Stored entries
----

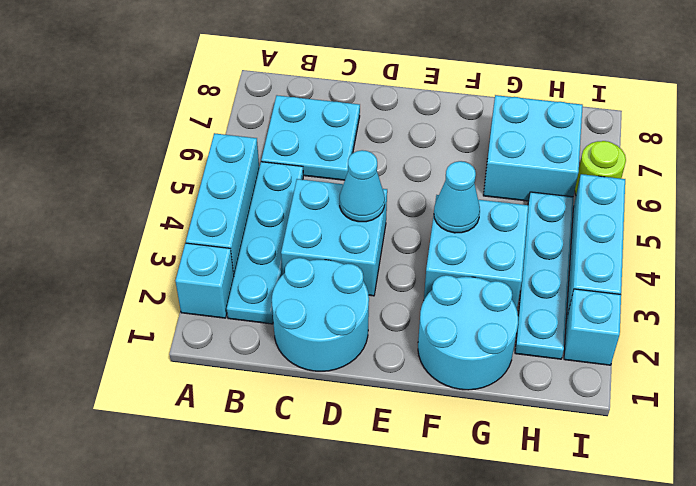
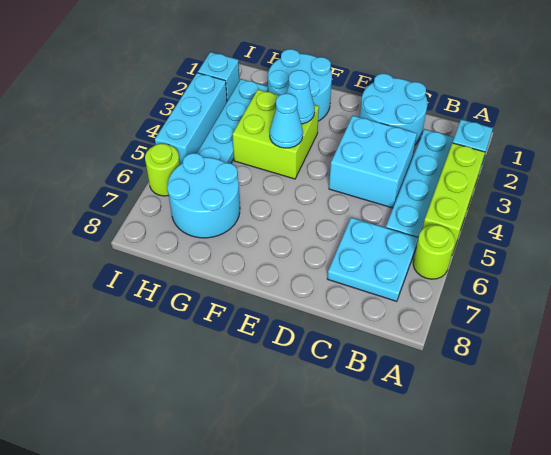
cyan brick A3:A5 level 1 -> lime brick A3:A5 level 1
none -> lime round brick A6 level 1
cyan cone D4 level 2 -> cyan cone F3 level 2
cyan brick F3:G4 level 1 -> lime brick F3:G4 level 1
cyan brick G6:H7 level 1 -> cyan round brick G6:H7 level 1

----

Requirement — Produce an exact transcription of the lines from the one containing "cyan cone D4 level 2 -> cyan cone F3 level 2" through the end of the records, both included, and no other lines.

Solution to the problem —
cyan cone D4 level 2 -> cyan cone F3 level 2
cyan brick F3:G4 level 1 -> lime brick F3:G4 level 1
cyan brick G6:H7 level 1 -> cyan round brick G6:H7 level 1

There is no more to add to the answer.